▸ What is needed: The records appear below. Report how many of their lines contain the word "degrees", giving the number alone.

▸ Material for this task:
• • • •
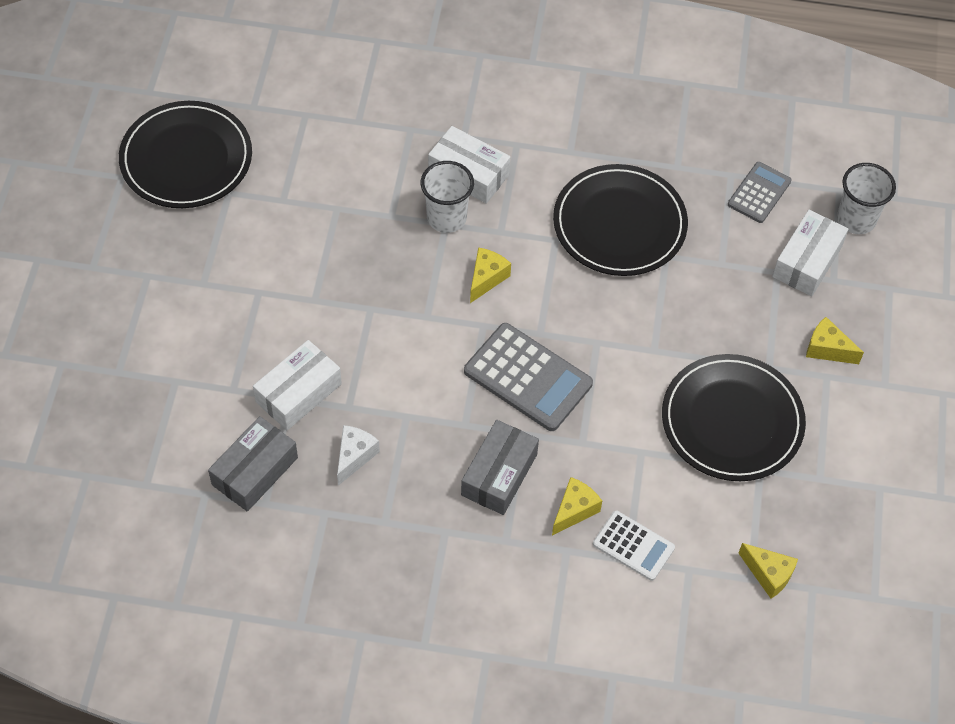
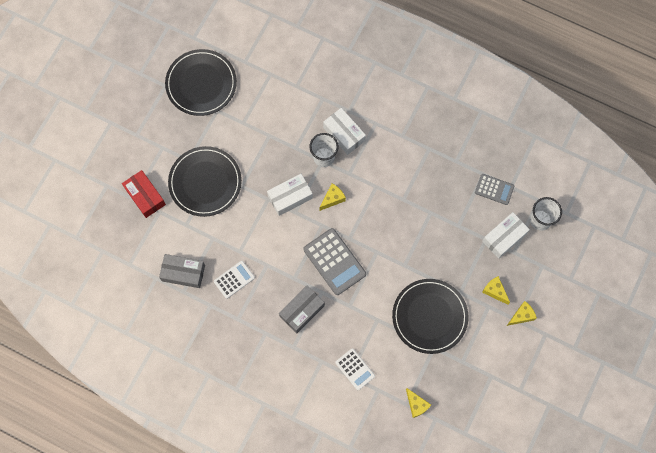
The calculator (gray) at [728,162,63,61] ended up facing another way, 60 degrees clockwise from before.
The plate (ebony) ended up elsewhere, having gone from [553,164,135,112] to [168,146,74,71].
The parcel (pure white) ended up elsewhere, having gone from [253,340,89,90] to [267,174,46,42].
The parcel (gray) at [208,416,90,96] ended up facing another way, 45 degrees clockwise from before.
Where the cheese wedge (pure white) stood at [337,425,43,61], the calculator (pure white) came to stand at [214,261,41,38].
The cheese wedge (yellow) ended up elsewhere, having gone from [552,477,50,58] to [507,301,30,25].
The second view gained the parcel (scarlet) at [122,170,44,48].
• • • •
▸ Result: 2